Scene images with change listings
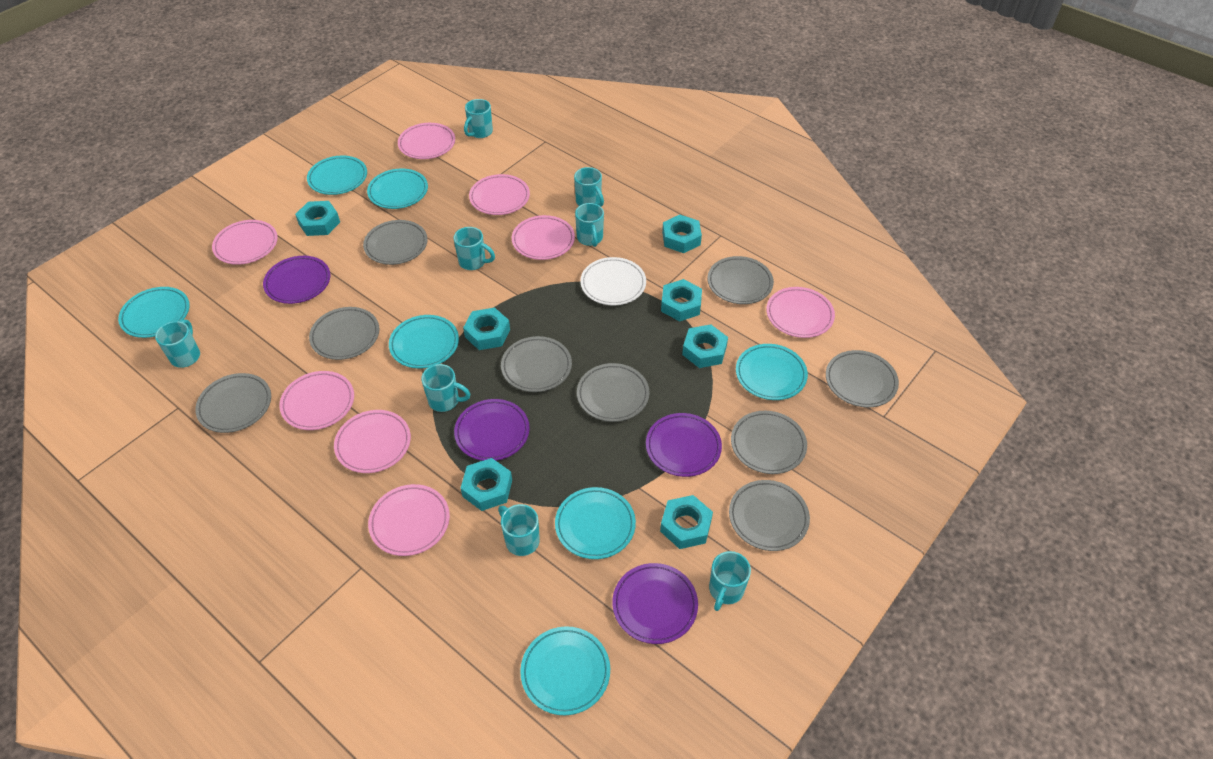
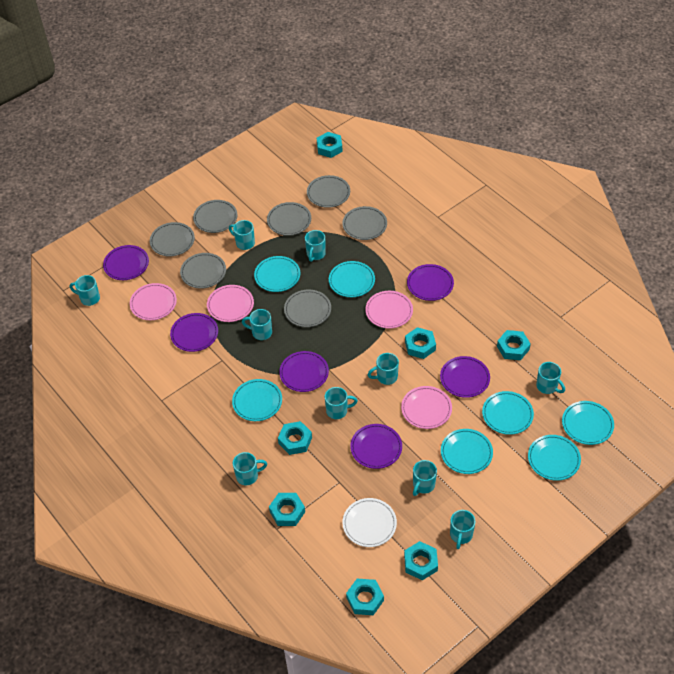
grey plate: 9 -> 7
pink plate: 8 -> 4
purple plate: 4 -> 6
turquoise mug: 8 -> 10

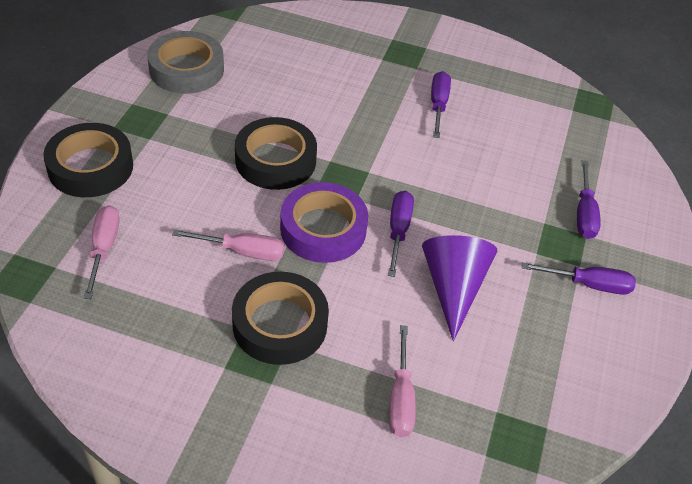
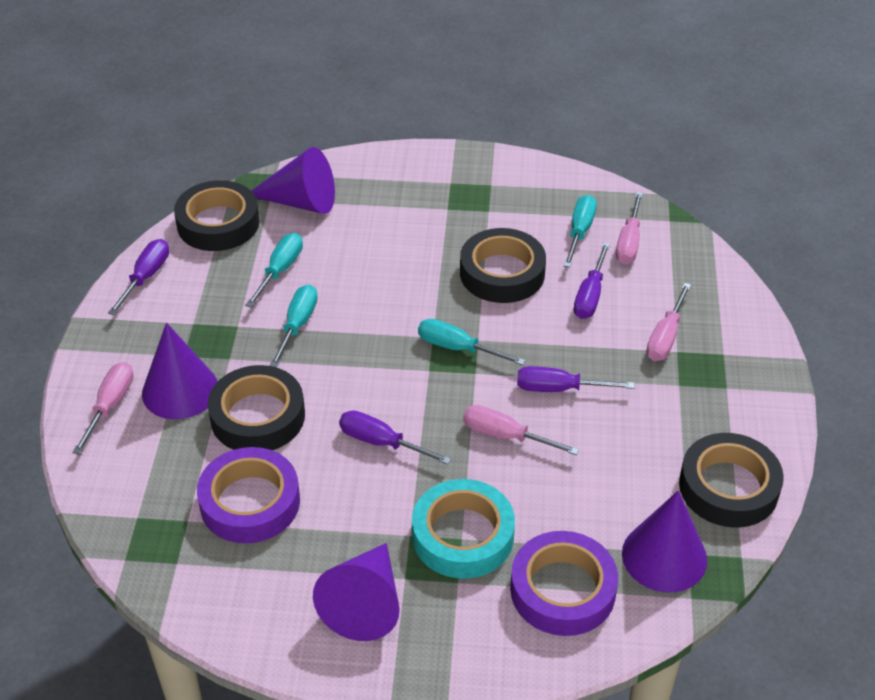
black tape: 3 -> 4
grey tape: 1 -> 0
pink screwdriver: 3 -> 4
purple cone: 1 -> 4
purple tape: 1 -> 2
turquoise screwdriver: 0 -> 4
turquoise tape: 0 -> 1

• WHAT THIS TASK INVOLVES
Produce a verbatim copy of all records, minus pictures.

• SOLUTION TO THE PROBLEM
grey plate: 9 -> 7
pink plate: 8 -> 4
purple plate: 4 -> 6
turquoise mug: 8 -> 10

black tape: 3 -> 4
grey tape: 1 -> 0
pink screwdriver: 3 -> 4
purple cone: 1 -> 4
purple tape: 1 -> 2
turquoise screwdriver: 0 -> 4
turquoise tape: 0 -> 1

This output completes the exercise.